**THE TASK:** For each entry, return the text exactly and omit any image.

● ● ●

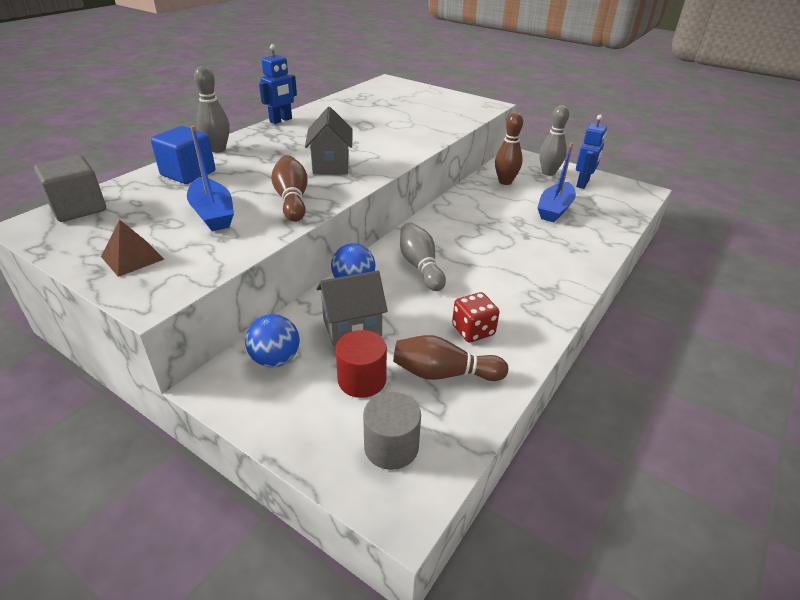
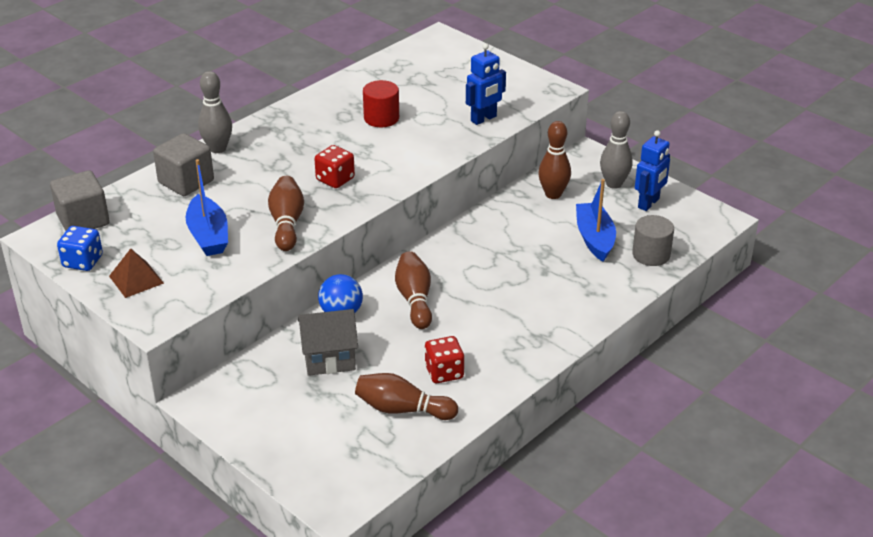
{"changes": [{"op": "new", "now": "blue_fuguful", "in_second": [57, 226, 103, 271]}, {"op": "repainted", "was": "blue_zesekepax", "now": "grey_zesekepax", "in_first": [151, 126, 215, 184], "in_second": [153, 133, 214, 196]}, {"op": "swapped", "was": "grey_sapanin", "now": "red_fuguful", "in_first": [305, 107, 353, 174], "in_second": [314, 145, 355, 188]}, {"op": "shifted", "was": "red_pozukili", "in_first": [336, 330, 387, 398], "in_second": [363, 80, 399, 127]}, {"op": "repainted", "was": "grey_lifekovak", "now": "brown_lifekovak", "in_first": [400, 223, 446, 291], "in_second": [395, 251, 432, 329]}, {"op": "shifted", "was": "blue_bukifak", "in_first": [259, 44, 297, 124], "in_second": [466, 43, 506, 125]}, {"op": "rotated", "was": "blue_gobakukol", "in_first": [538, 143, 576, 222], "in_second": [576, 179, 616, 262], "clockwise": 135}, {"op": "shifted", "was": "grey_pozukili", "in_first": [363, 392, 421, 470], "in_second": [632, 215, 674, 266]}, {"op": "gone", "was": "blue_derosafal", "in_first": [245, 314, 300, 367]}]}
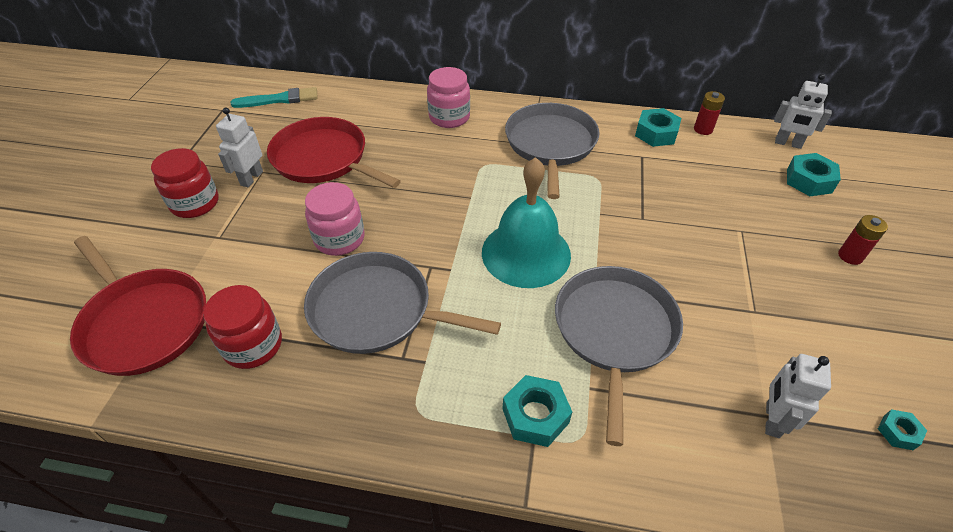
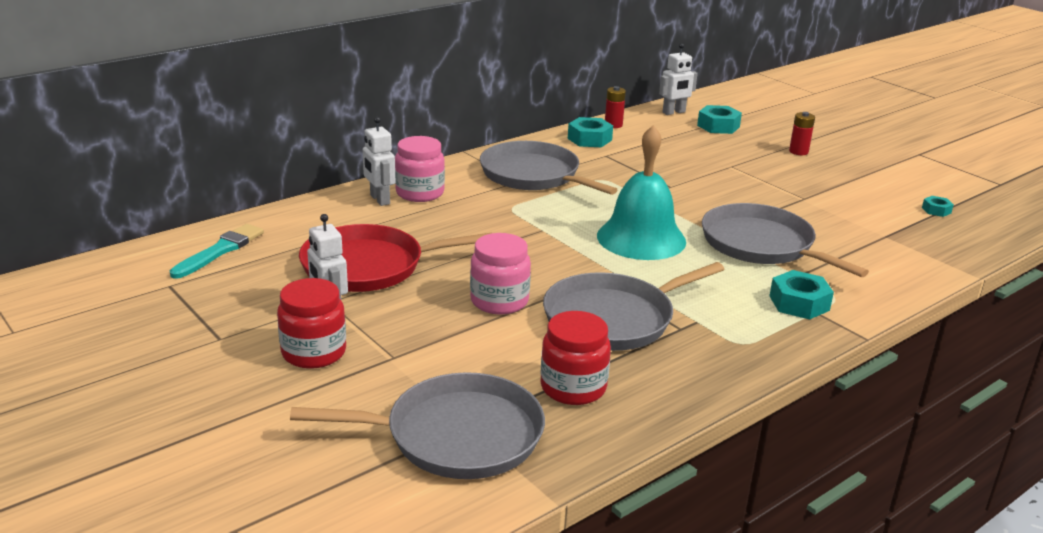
{"changes": [{"op": "repainted", "was": "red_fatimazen", "now": "grey_fatimazen", "in_first": [70, 236, 206, 376], "in_second": [290, 372, 545, 479]}, {"op": "shifted", "was": "white_bukifak", "in_first": [765, 354, 831, 438], "in_second": [363, 117, 395, 206]}]}
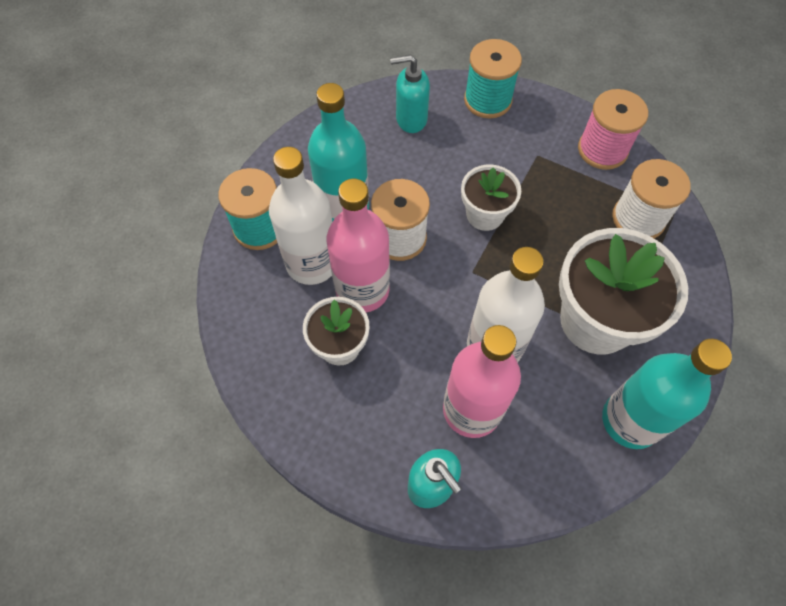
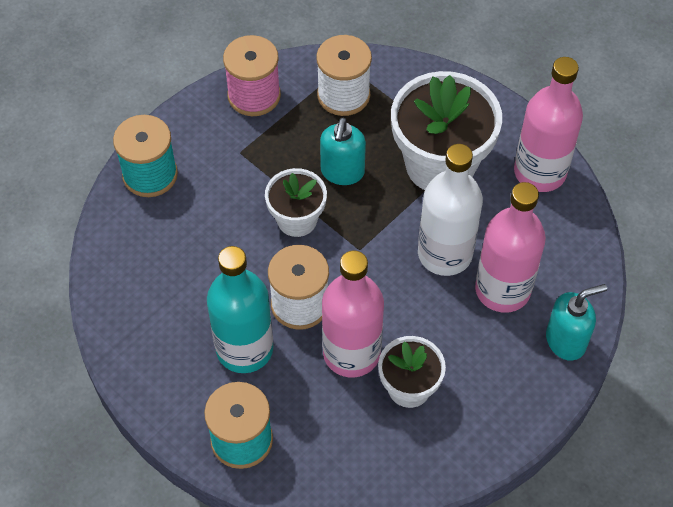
{"changes": [{"op": "shifted", "was": "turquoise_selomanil", "in_first": [390, 55, 430, 133], "in_second": [320, 118, 366, 185]}, {"op": "repainted", "was": "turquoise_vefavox", "now": "pink_vefavox", "in_first": [602, 339, 732, 449], "in_second": [514, 57, 583, 192]}, {"op": "gone", "was": "white_vefavox", "in_first": [269, 147, 332, 285]}]}
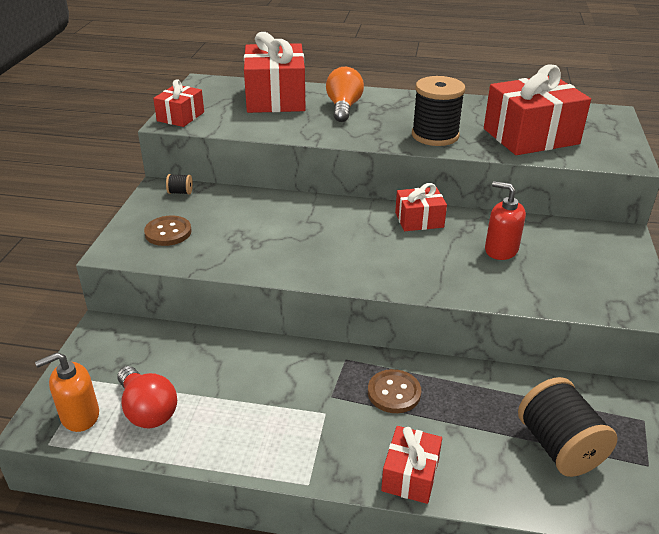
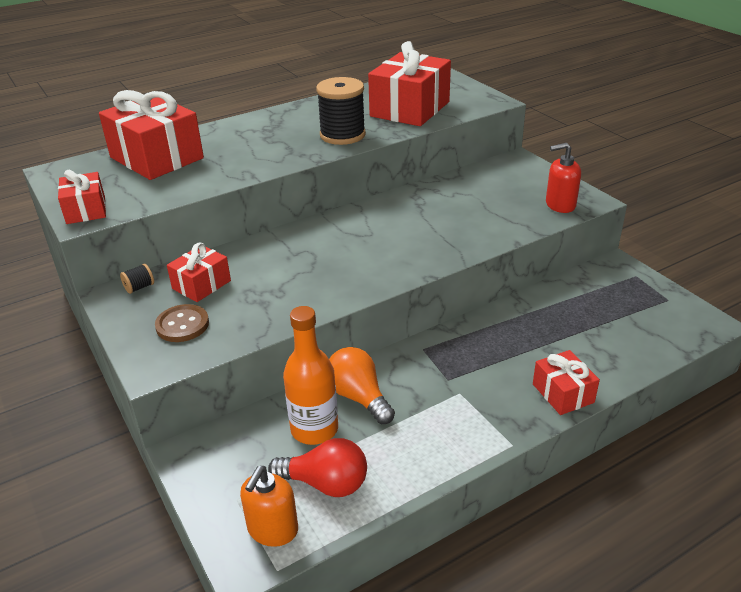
{"changes": [{"op": "shifted", "was": "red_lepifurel", "in_first": [395, 183, 447, 231], "in_second": [167, 242, 231, 302]}, {"op": "new", "now": "orange_vefavox", "in_second": [283, 306, 338, 445]}, {"op": "shifted", "was": "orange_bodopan", "in_first": [326, 67, 364, 122], "in_second": [329, 347, 395, 424]}, {"op": "shifted", "was": "red_selomanil", "in_first": [485, 181, 526, 260], "in_second": [546, 143, 581, 213]}, {"op": "gone", "was": "brown_devazarol", "in_first": [368, 369, 421, 413]}, {"op": "gone", "was": "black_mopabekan", "in_first": [518, 377, 617, 477]}]}
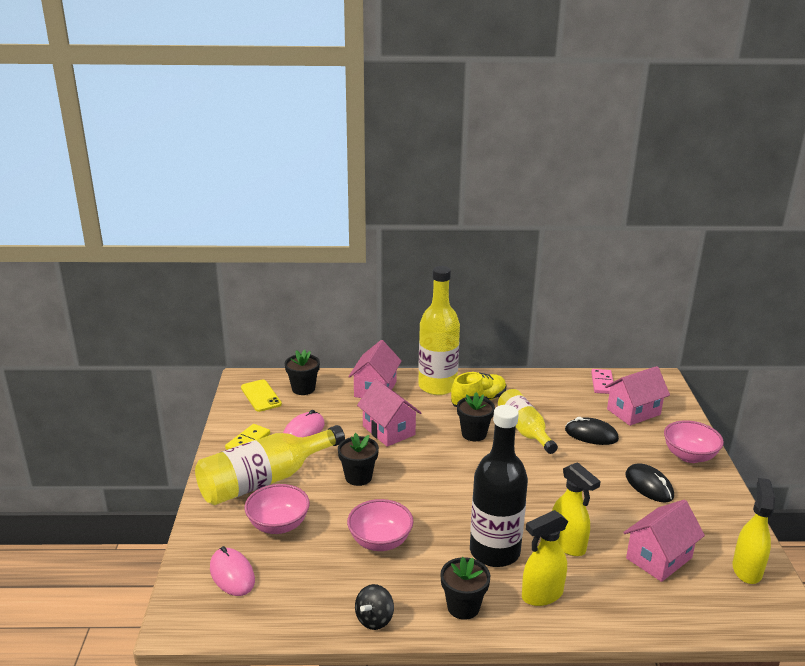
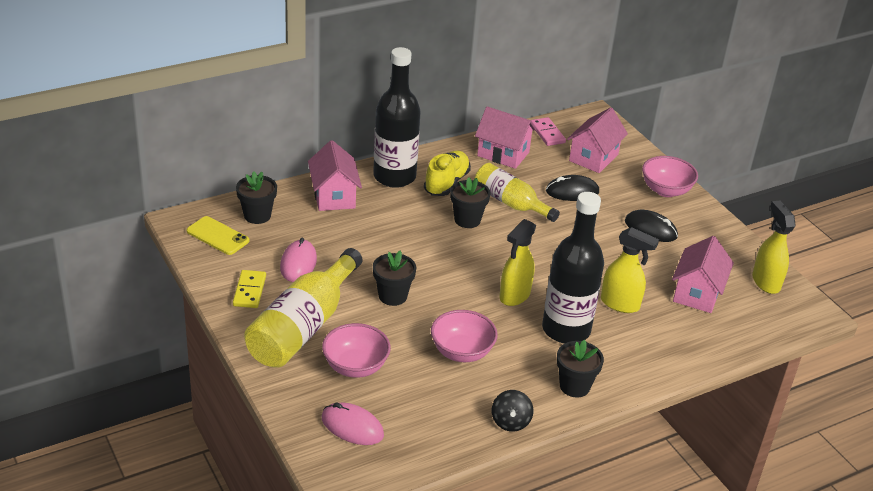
{"changes": [{"op": "repainted", "was": "yellow_vefavox", "now": "black_vefavox", "in_first": [418, 266, 460, 395], "in_second": [373, 47, 421, 188]}, {"op": "shifted", "was": "pink_sapanin", "in_first": [357, 379, 421, 447], "in_second": [475, 106, 537, 169]}, {"op": "shifted", "was": "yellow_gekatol", "in_first": [522, 510, 568, 606], "in_second": [500, 219, 536, 306]}]}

● ● ●

**SOLUTION FOR THIS PROBLEM:**
{"changes": [{"op": "new", "now": "blue_fuguful", "in_second": [57, 226, 103, 271]}, {"op": "repainted", "was": "blue_zesekepax", "now": "grey_zesekepax", "in_first": [151, 126, 215, 184], "in_second": [153, 133, 214, 196]}, {"op": "swapped", "was": "grey_sapanin", "now": "red_fuguful", "in_first": [305, 107, 353, 174], "in_second": [314, 145, 355, 188]}, {"op": "shifted", "was": "red_pozukili", "in_first": [336, 330, 387, 398], "in_second": [363, 80, 399, 127]}, {"op": "repainted", "was": "grey_lifekovak", "now": "brown_lifekovak", "in_first": [400, 223, 446, 291], "in_second": [395, 251, 432, 329]}, {"op": "shifted", "was": "blue_bukifak", "in_first": [259, 44, 297, 124], "in_second": [466, 43, 506, 125]}, {"op": "rotated", "was": "blue_gobakukol", "in_first": [538, 143, 576, 222], "in_second": [576, 179, 616, 262], "clockwise": 135}, {"op": "shifted", "was": "grey_pozukili", "in_first": [363, 392, 421, 470], "in_second": [632, 215, 674, 266]}, {"op": "gone", "was": "blue_derosafal", "in_first": [245, 314, 300, 367]}]}
{"changes": [{"op": "repainted", "was": "red_fatimazen", "now": "grey_fatimazen", "in_first": [70, 236, 206, 376], "in_second": [290, 372, 545, 479]}, {"op": "shifted", "was": "white_bukifak", "in_first": [765, 354, 831, 438], "in_second": [363, 117, 395, 206]}]}
{"changes": [{"op": "shifted", "was": "turquoise_selomanil", "in_first": [390, 55, 430, 133], "in_second": [320, 118, 366, 185]}, {"op": "repainted", "was": "turquoise_vefavox", "now": "pink_vefavox", "in_first": [602, 339, 732, 449], "in_second": [514, 57, 583, 192]}, {"op": "gone", "was": "white_vefavox", "in_first": [269, 147, 332, 285]}]}
{"changes": [{"op": "shifted", "was": "red_lepifurel", "in_first": [395, 183, 447, 231], "in_second": [167, 242, 231, 302]}, {"op": "new", "now": "orange_vefavox", "in_second": [283, 306, 338, 445]}, {"op": "shifted", "was": "orange_bodopan", "in_first": [326, 67, 364, 122], "in_second": [329, 347, 395, 424]}, {"op": "shifted", "was": "red_selomanil", "in_first": [485, 181, 526, 260], "in_second": [546, 143, 581, 213]}, {"op": "gone", "was": "brown_devazarol", "in_first": [368, 369, 421, 413]}, {"op": "gone", "was": "black_mopabekan", "in_first": [518, 377, 617, 477]}]}
{"changes": [{"op": "repainted", "was": "yellow_vefavox", "now": "black_vefavox", "in_first": [418, 266, 460, 395], "in_second": [373, 47, 421, 188]}, {"op": "shifted", "was": "pink_sapanin", "in_first": [357, 379, 421, 447], "in_second": [475, 106, 537, 169]}, {"op": "shifted", "was": "yellow_gekatol", "in_first": [522, 510, 568, 606], "in_second": [500, 219, 536, 306]}]}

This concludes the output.